=== Section Start ===
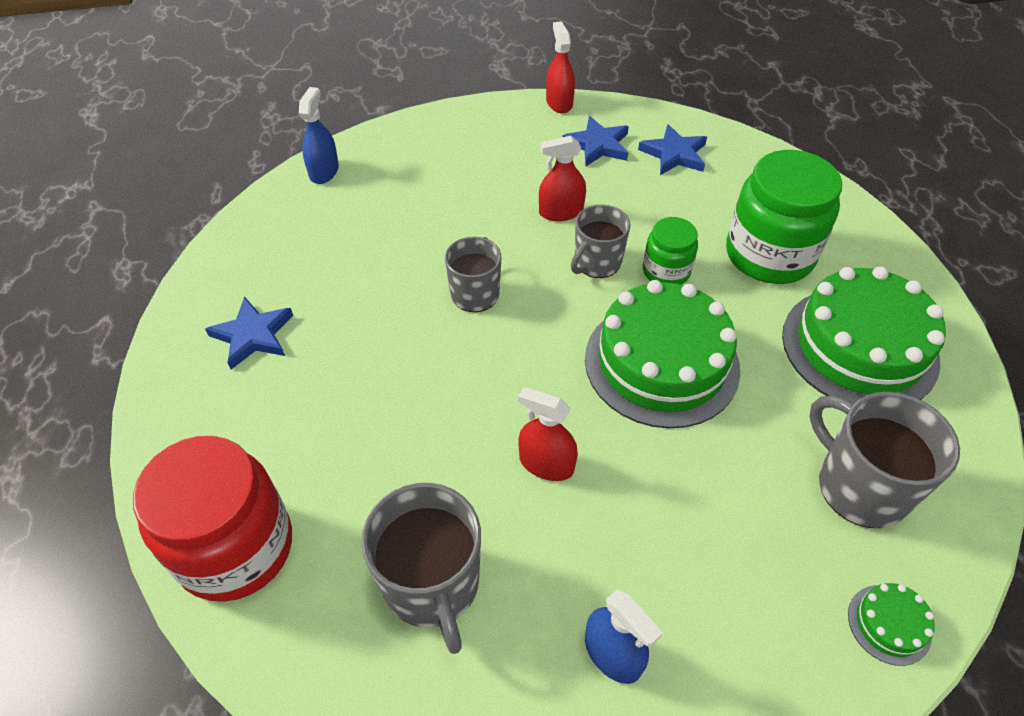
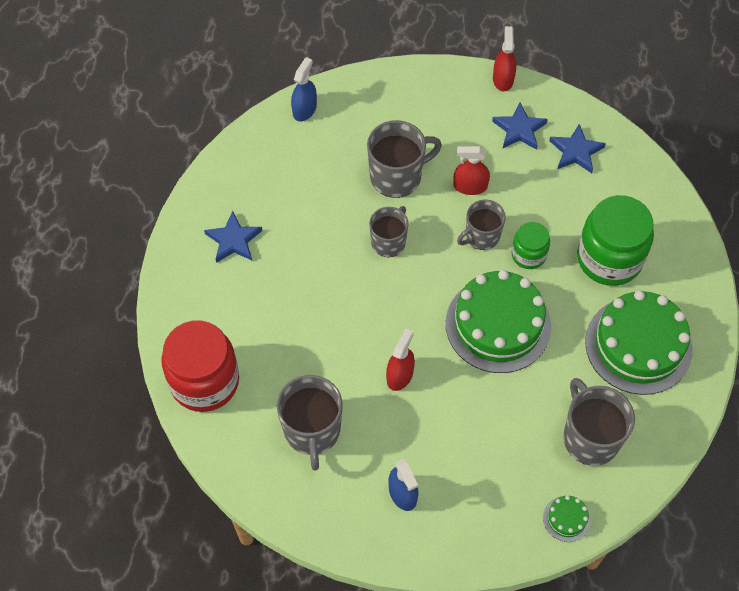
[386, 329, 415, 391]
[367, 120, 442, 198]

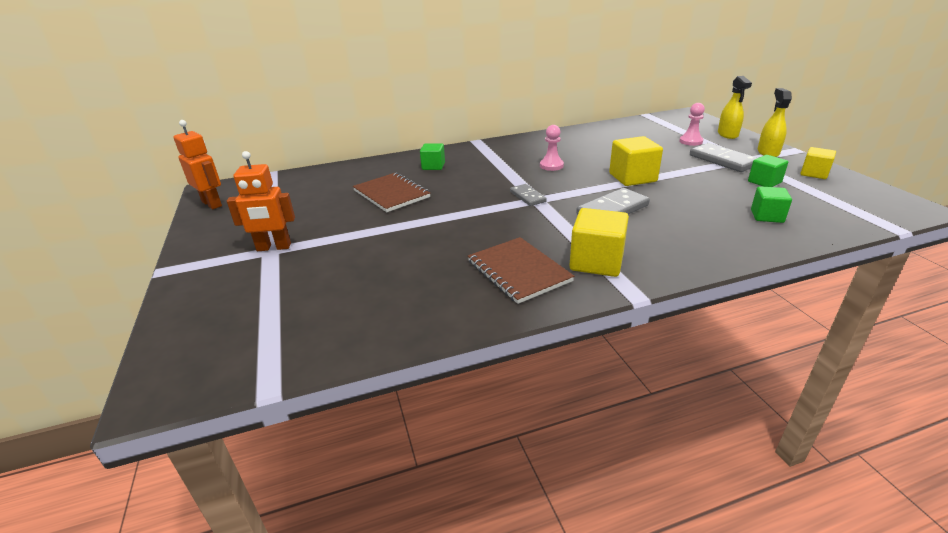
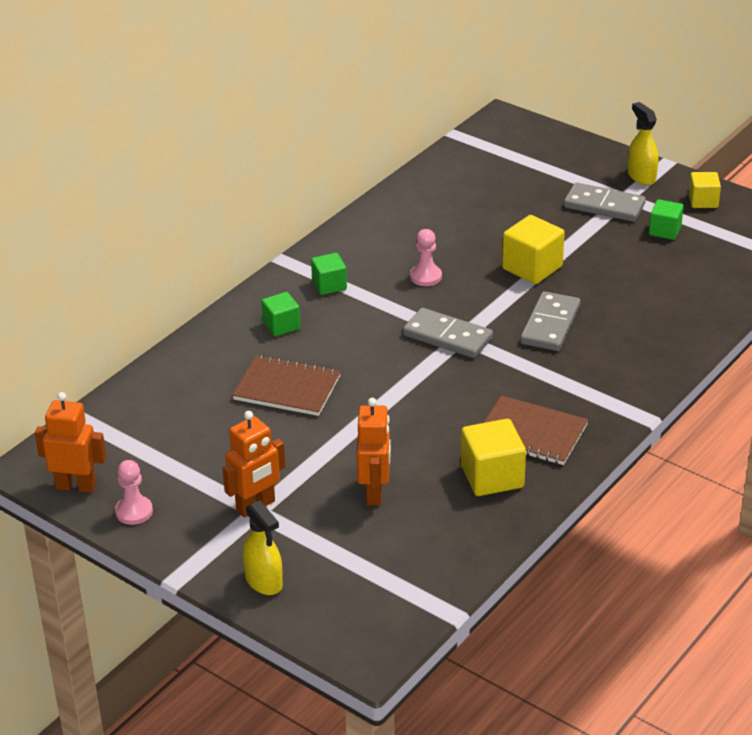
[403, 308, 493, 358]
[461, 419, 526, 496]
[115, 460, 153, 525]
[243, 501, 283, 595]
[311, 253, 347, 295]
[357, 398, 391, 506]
=== Section End ===
§ YOUR INSTRUCTIONS:
Please transcribe exactly the lines from the one that contains "[367, 120, 442, 198]" through the closing line of the entries, with no pictures.

§ EXPECTED OUTPUT:
[367, 120, 442, 198]

[403, 308, 493, 358]
[461, 419, 526, 496]
[115, 460, 153, 525]
[243, 501, 283, 595]
[311, 253, 347, 295]
[357, 398, 391, 506]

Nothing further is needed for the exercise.